- _To do_
In the copy, leave out the pictures and repeat all records exactly.

- _Information supplied_
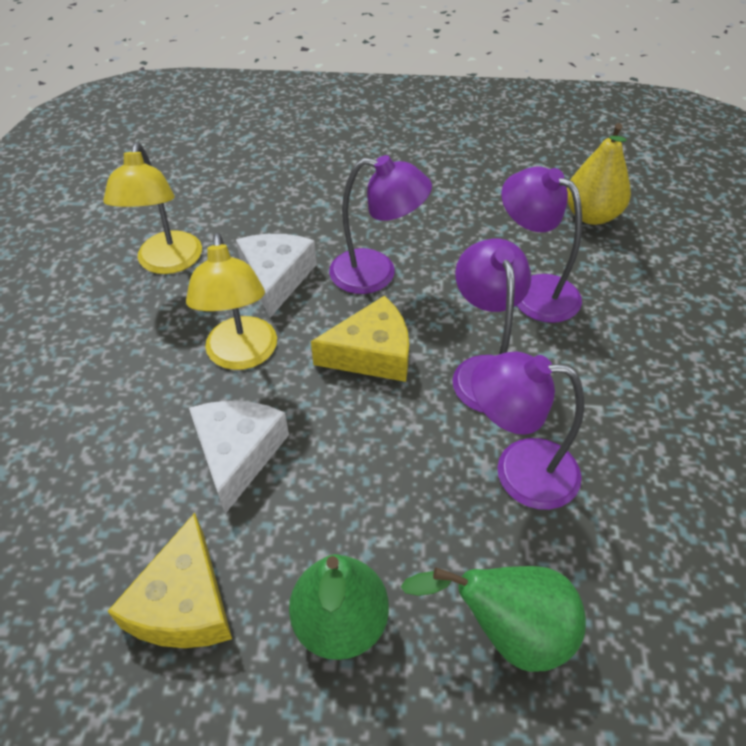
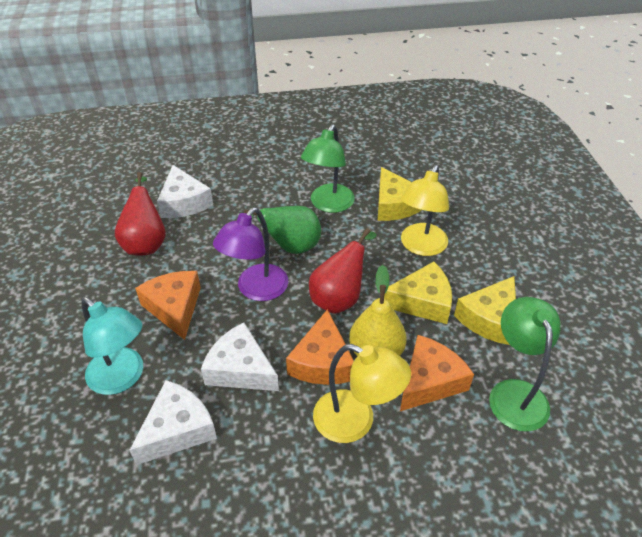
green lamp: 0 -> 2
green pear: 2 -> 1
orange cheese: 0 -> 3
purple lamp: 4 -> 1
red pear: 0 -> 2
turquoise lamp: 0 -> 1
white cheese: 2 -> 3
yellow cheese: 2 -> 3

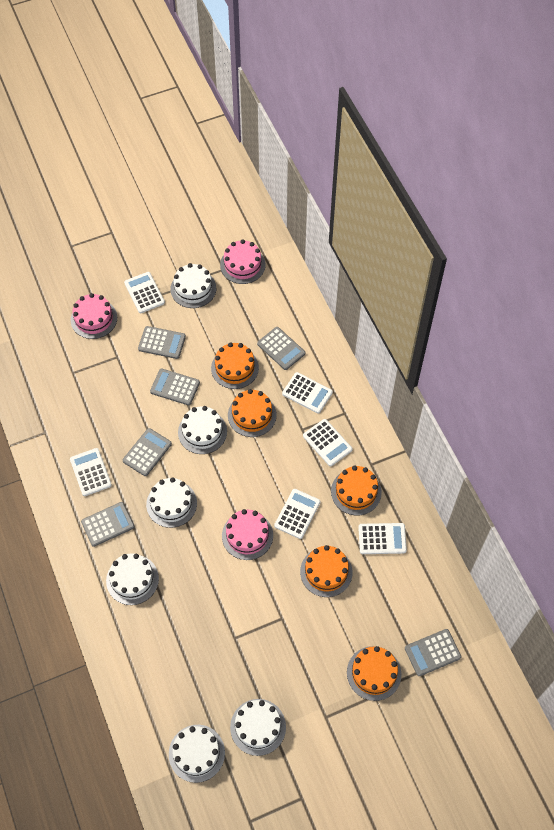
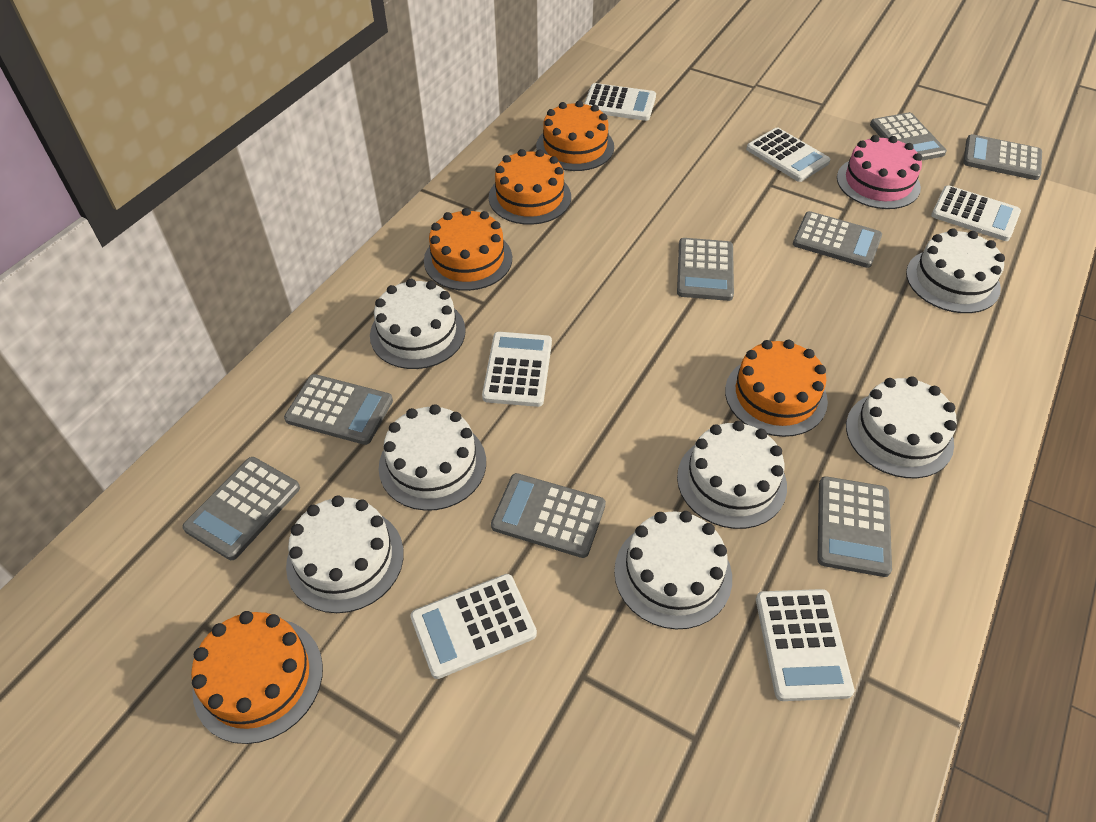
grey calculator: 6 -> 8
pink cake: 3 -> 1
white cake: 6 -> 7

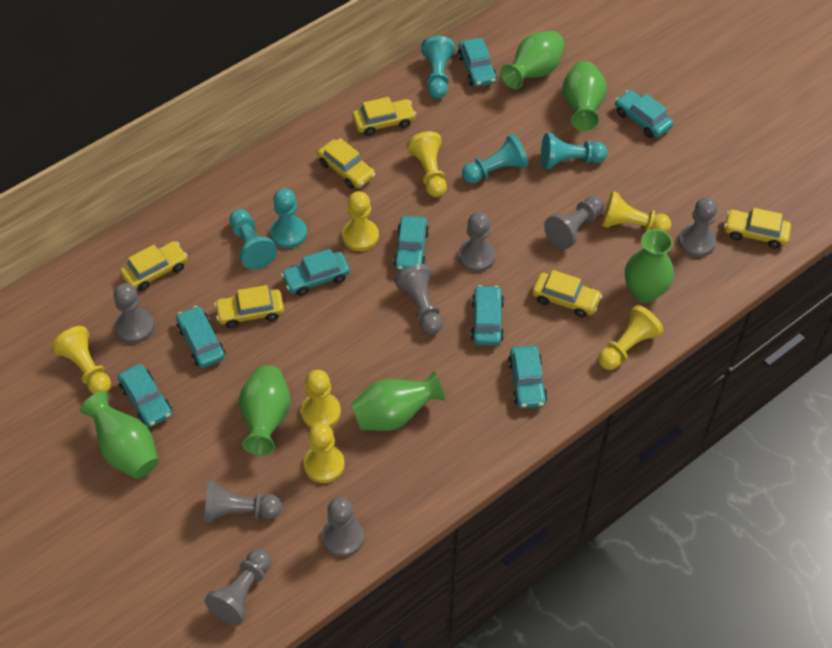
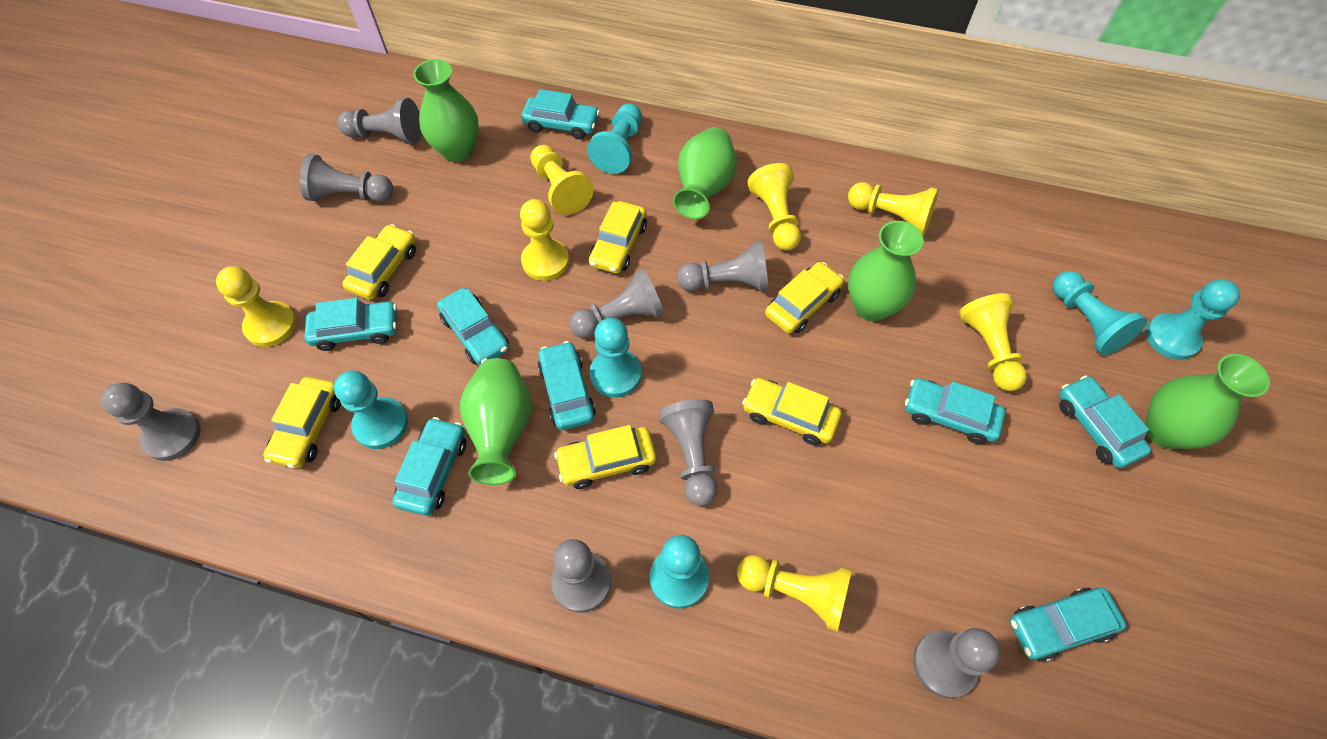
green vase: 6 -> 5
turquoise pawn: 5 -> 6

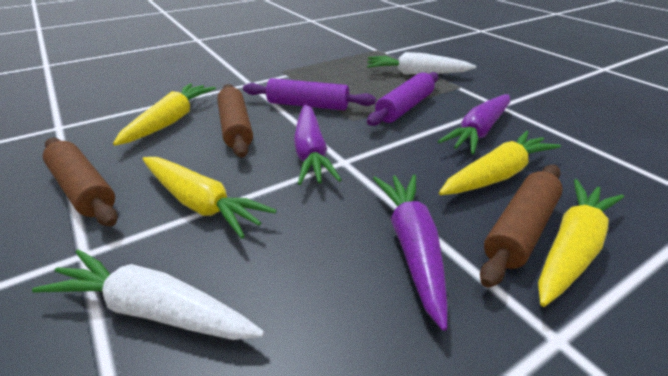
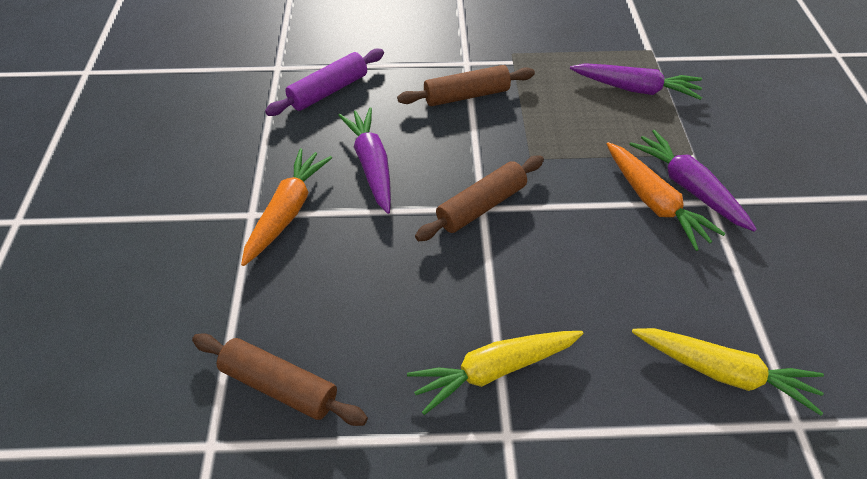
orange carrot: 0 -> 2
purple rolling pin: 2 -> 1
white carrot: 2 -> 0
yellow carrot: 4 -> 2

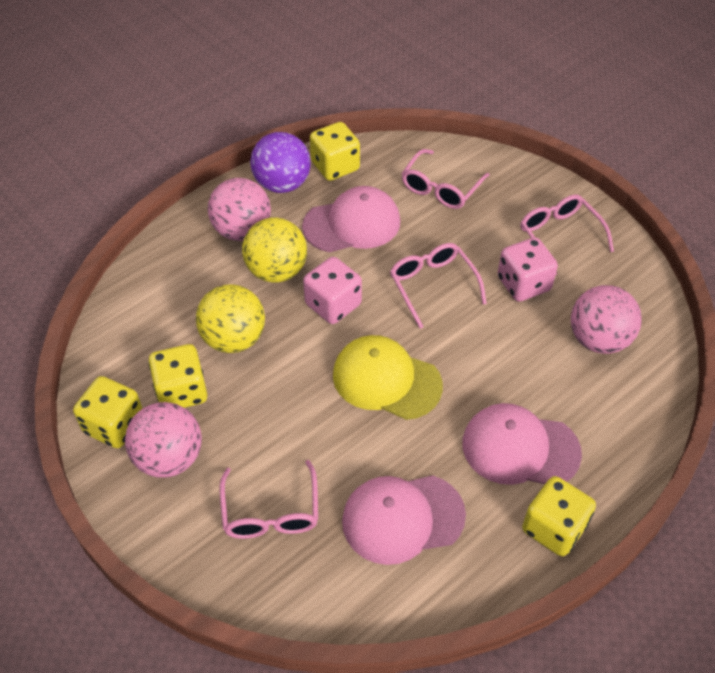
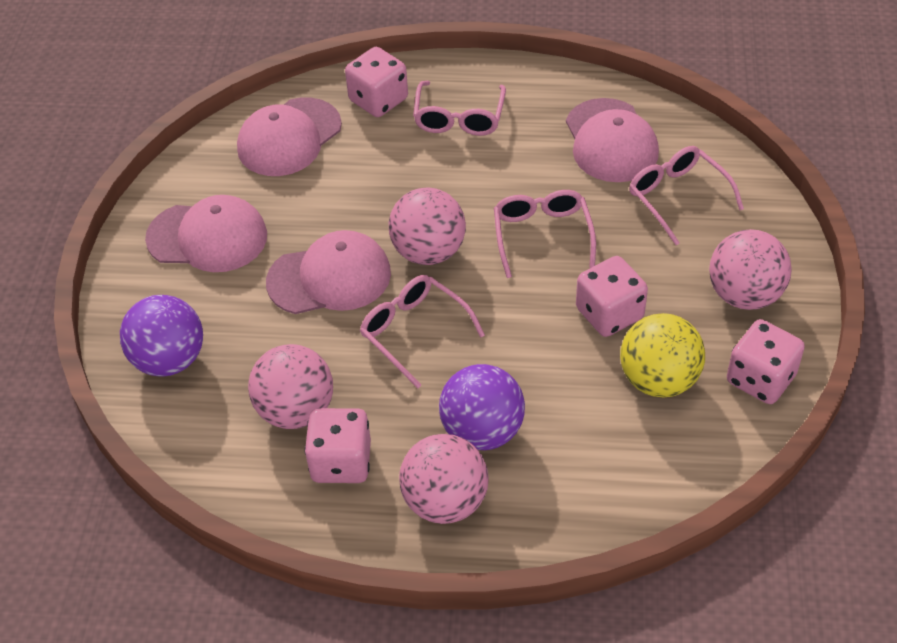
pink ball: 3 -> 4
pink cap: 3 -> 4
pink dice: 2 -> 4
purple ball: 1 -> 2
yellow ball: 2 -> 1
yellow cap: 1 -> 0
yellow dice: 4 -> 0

- _Solution below_
green lamp: 0 -> 2
green pear: 2 -> 1
orange cheese: 0 -> 3
purple lamp: 4 -> 1
red pear: 0 -> 2
turquoise lamp: 0 -> 1
white cheese: 2 -> 3
yellow cheese: 2 -> 3

grey calculator: 6 -> 8
pink cake: 3 -> 1
white cake: 6 -> 7

green vase: 6 -> 5
turquoise pawn: 5 -> 6

orange carrot: 0 -> 2
purple rolling pin: 2 -> 1
white carrot: 2 -> 0
yellow carrot: 4 -> 2

pink ball: 3 -> 4
pink cap: 3 -> 4
pink dice: 2 -> 4
purple ball: 1 -> 2
yellow ball: 2 -> 1
yellow cap: 1 -> 0
yellow dice: 4 -> 0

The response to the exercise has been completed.